## Exercise description:
Exactly reproduce the lines from the one holding "camera: 30 degrees right, 15 degrees down" through the end of the records, including both boundary lines but no pictures.

## Data extract:
------------------------------------

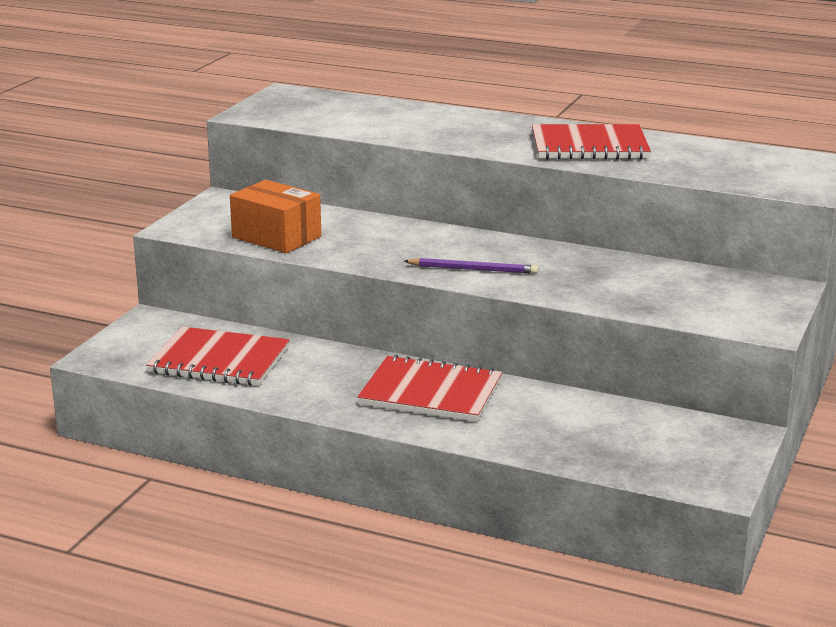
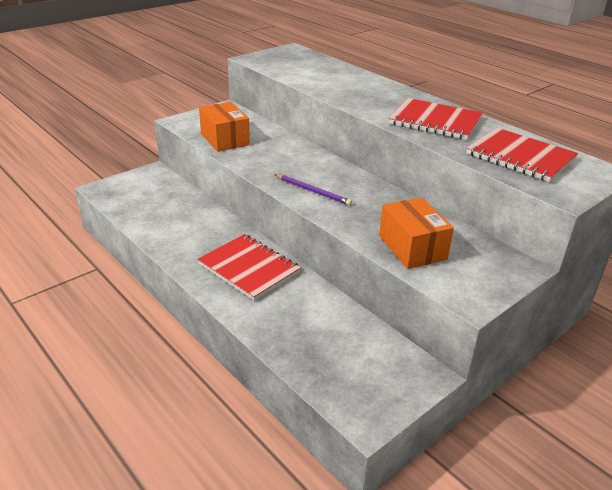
camera: 25 degrees right, 10 degrees up
red notebook [146,327,290,386] -> red notebook moved to [466,128,578,182]
none -> orange box [379,197,454,269]

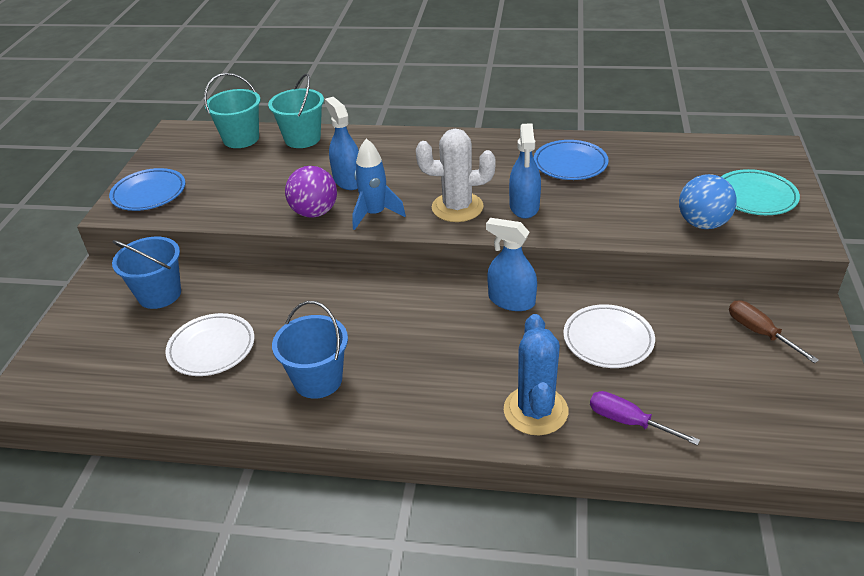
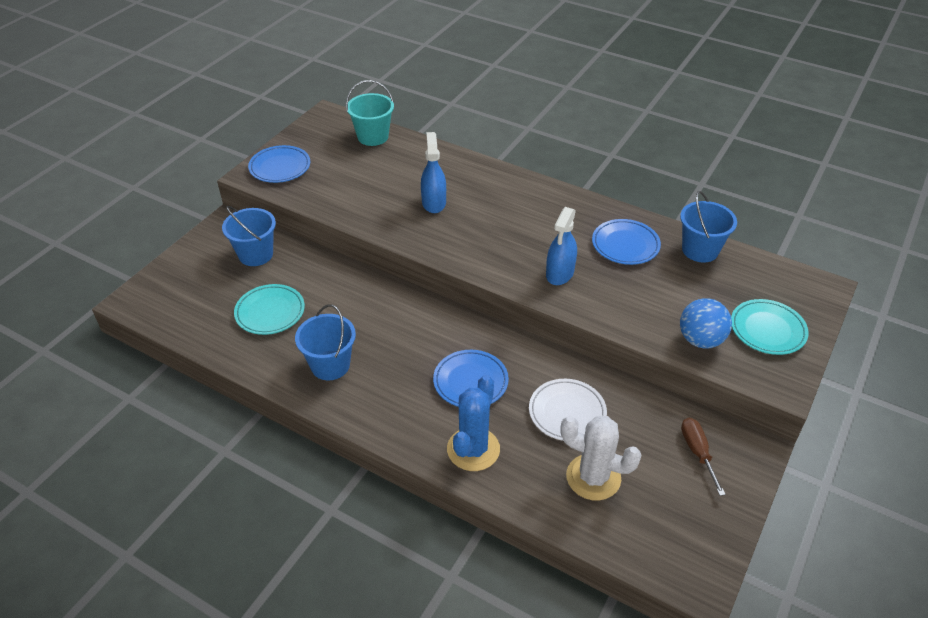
camera: 20 degrees right, 5 degrees up
white plate [165,313,255,376] -> turquoise plate [234,284,305,335]
turquoise bucket [268,74,324,148] -> none
purple ball [285,166,337,218] -> none
blue rocket [352,139,406,230] -> none
white cactus [416,129,495,222] -> white cactus moved to [560,416,642,501]
blue spray bottle [486,218,537,311] -> none
purple screwdriver [590,391,700,446] -> none
none -> blue plate [433,350,509,407]
none -> blue bucket [680,191,737,263]

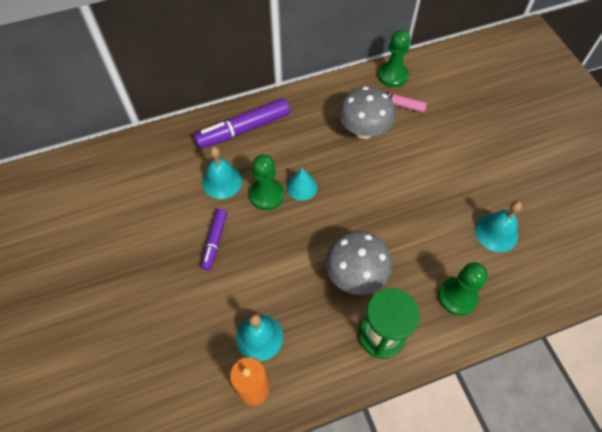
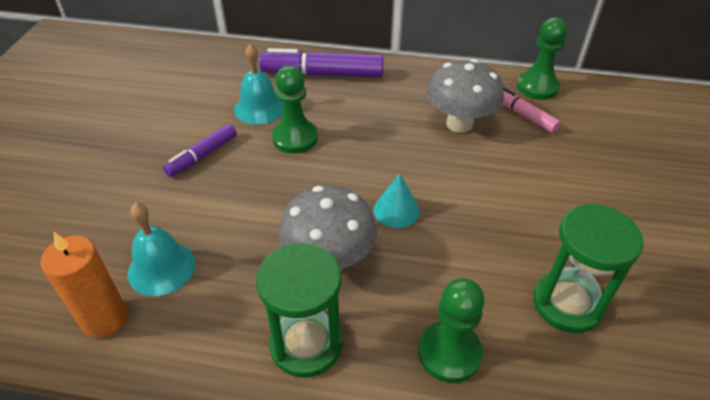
camera: 30 degrees right, 15 degrees down
turquoise cone [287,168,317,201] -> turquoise cone moved to [374,173,420,228]
turquoise bell [475,201,522,252] -> green hourglass [533,204,644,333]

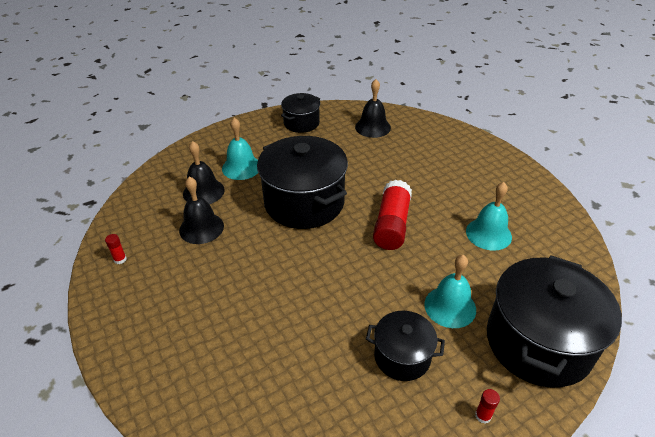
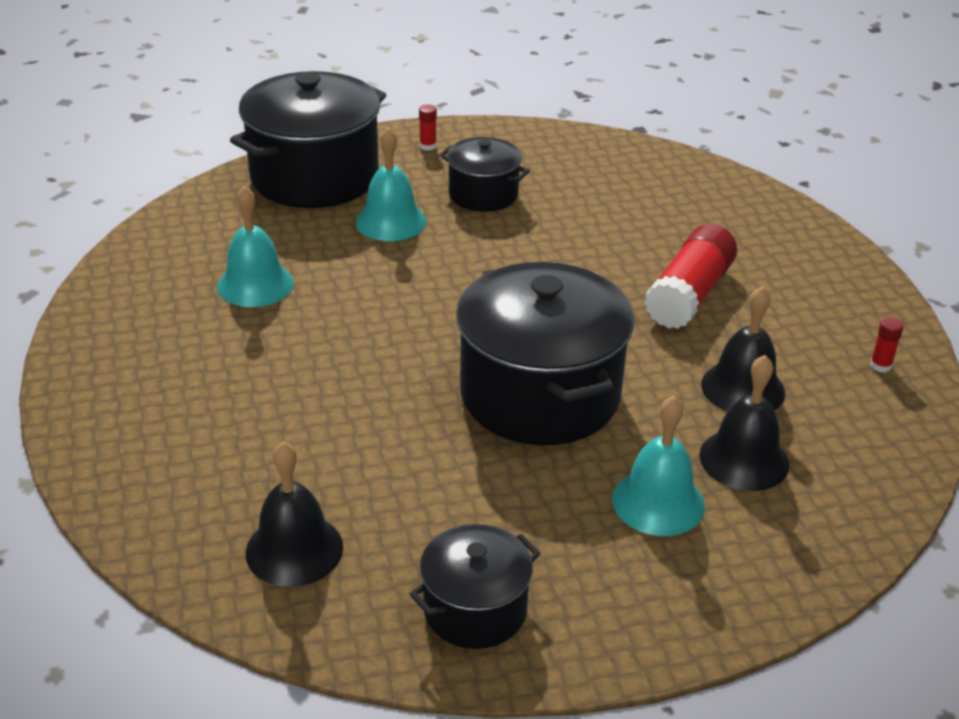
camera: 165 degrees left, 5 degrees down
red glue stick [373,180,412,250] -> red glue stick moved to [644,224,737,329]

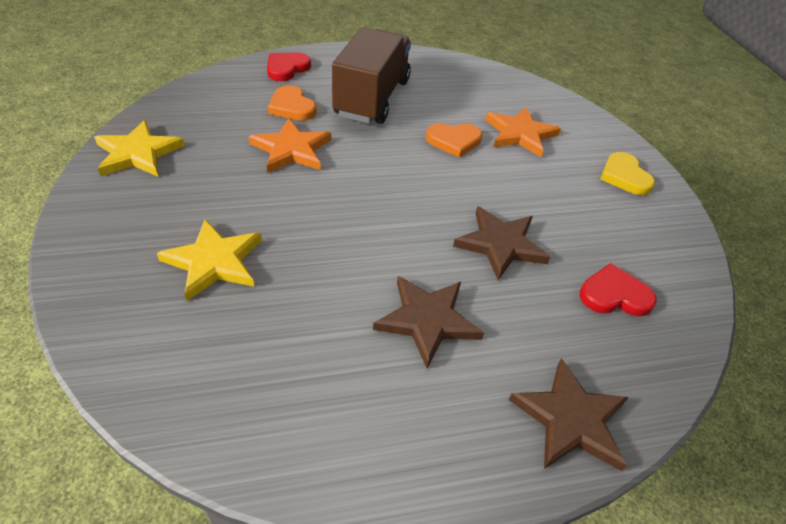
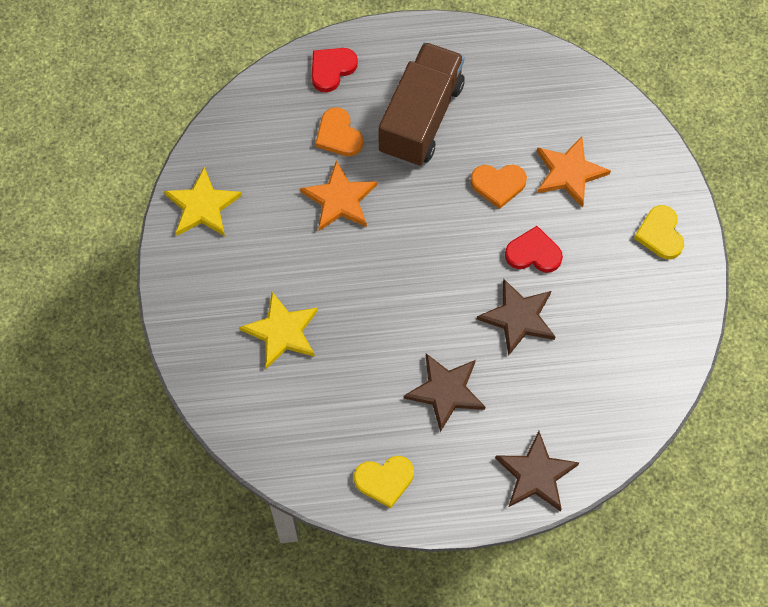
camera: 10 degrees right, 20 degrees up
red heart [580,263,657,316] -> red heart moved to [505,226,563,273]
none -> yellow heart [354,456,414,508]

------------------------------------

## Solution for this problem:
camera: 30 degrees right, 15 degrees down
turquoise cone [287,168,317,201] -> turquoise cone moved to [374,173,420,228]
turquoise bell [475,201,522,252] -> green hourglass [533,204,644,333]

camera: 165 degrees left, 5 degrees down
red glue stick [373,180,412,250] -> red glue stick moved to [644,224,737,329]

camera: 10 degrees right, 20 degrees up
red heart [580,263,657,316] -> red heart moved to [505,226,563,273]
none -> yellow heart [354,456,414,508]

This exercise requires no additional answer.